▶ DIRECTIONS
The required result is a copy of each line below in which "none" appears.

[Detected change data]
-- Opening Marker --

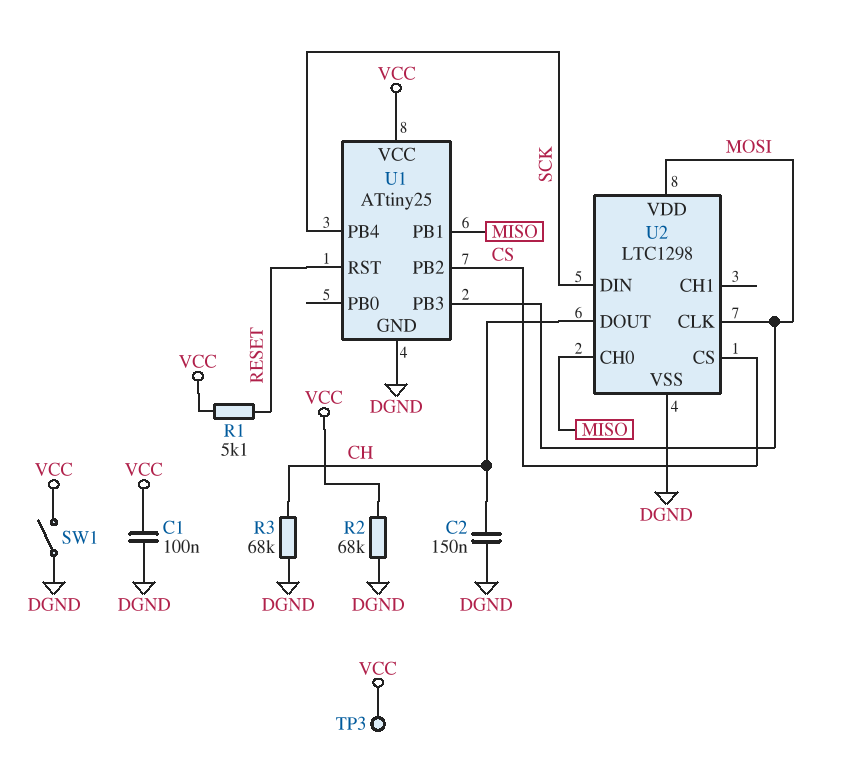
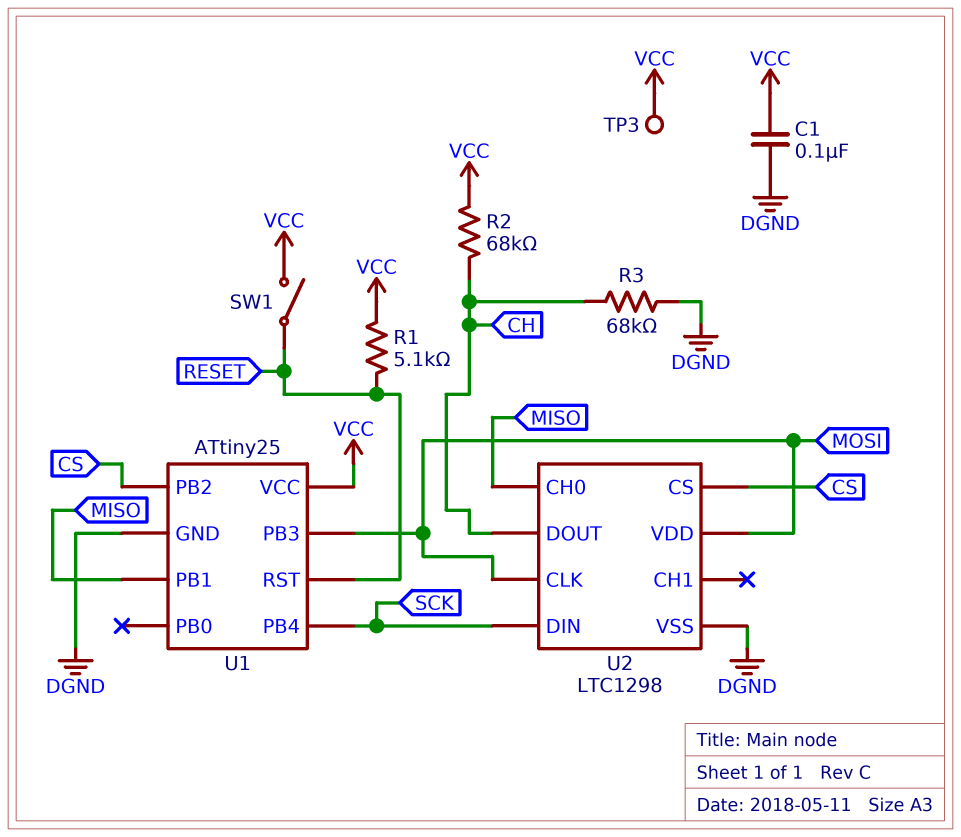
C2: 150nF (CH, DGND) -> none
R2: 68k (DGND, VCC) -> 68k (CH, VCC)
SW1: switch (DGND, VCC) -> switch (RESET, VCC)

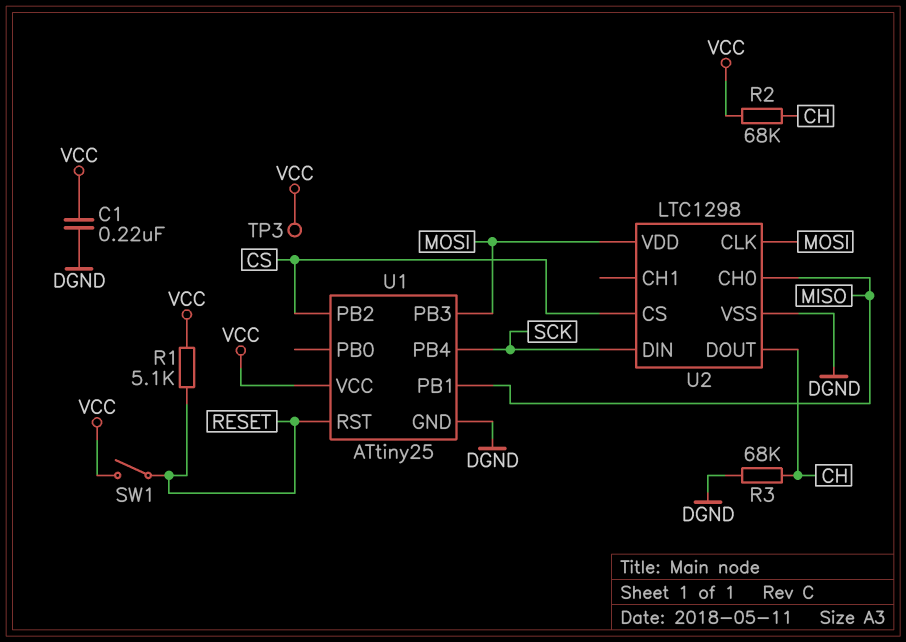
C1: 100nF (DGND, VCC) -> 220nF (DGND, VCC)

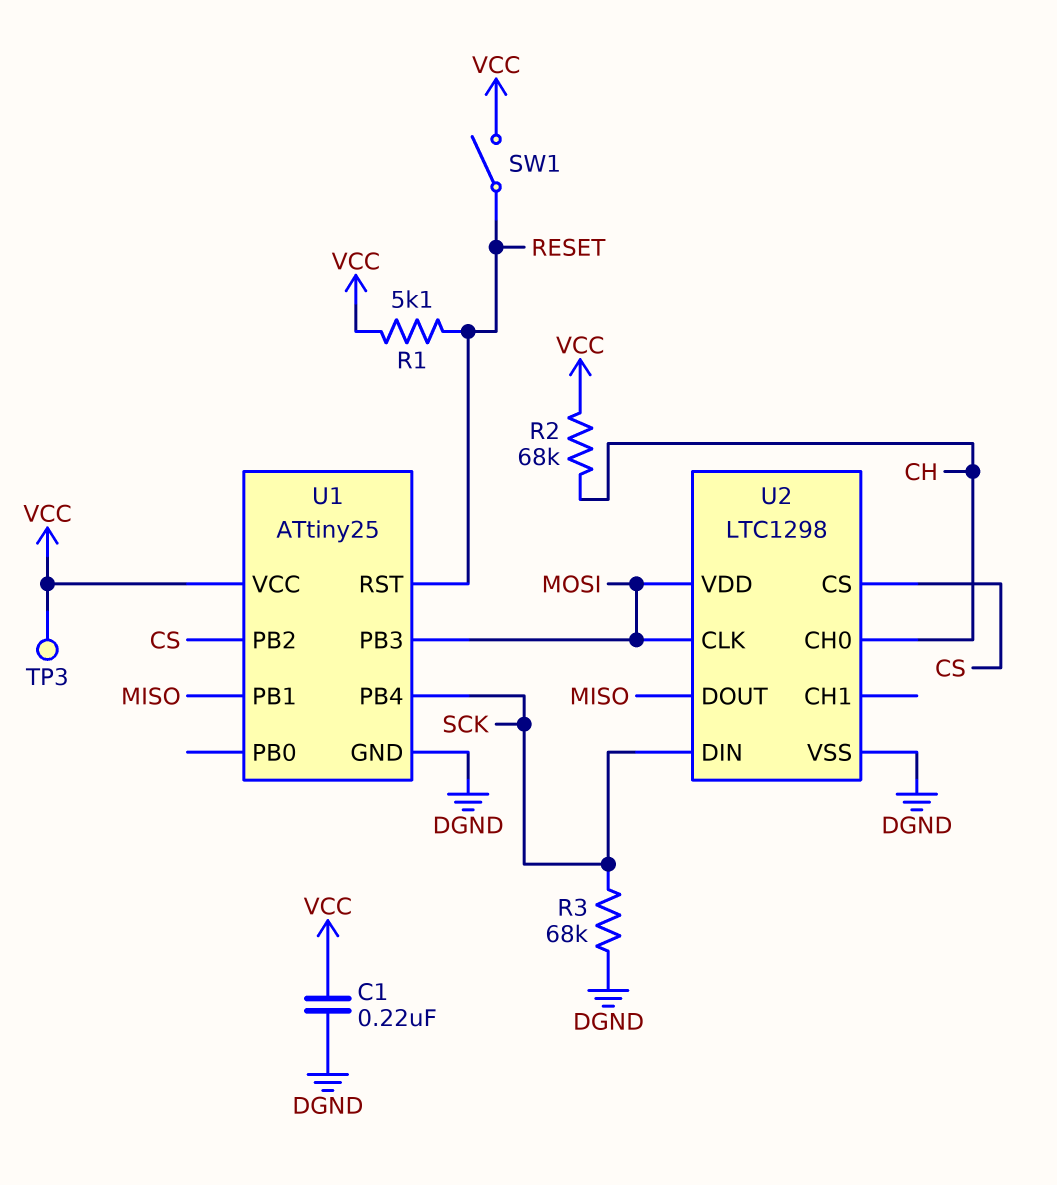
R3: 68k (CH, DGND) -> 68k (DGND, SCK)
U2 pin CH0: MISO -> CH
U2 pin DOUT: CH -> MISO

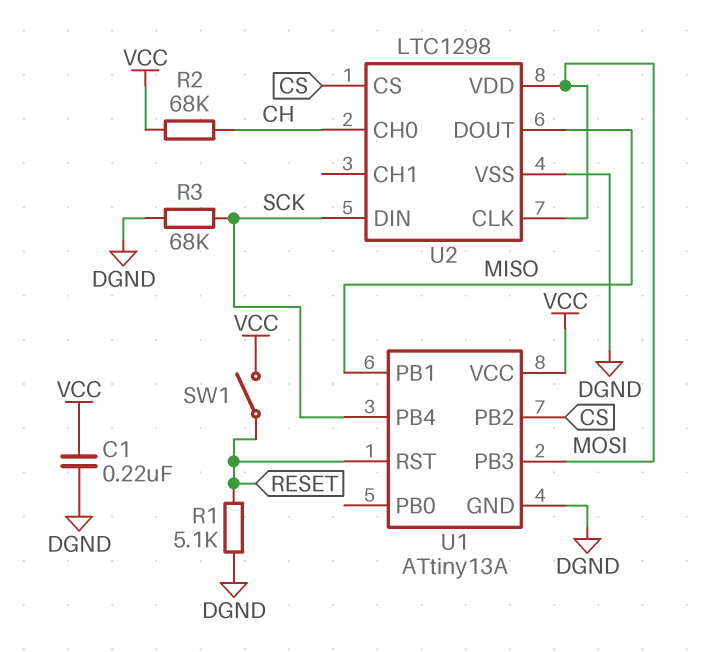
R1: 5.1k (RESET, VCC) -> 5.1k (DGND, RESET)
TP3: test point (VCC) -> none
U1: ATtiny25 -> ATtiny13A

-- Closing Marker --

▶ YOUR RESPONSE
C2: 150nF (CH, DGND) -> none
TP3: test point (VCC) -> none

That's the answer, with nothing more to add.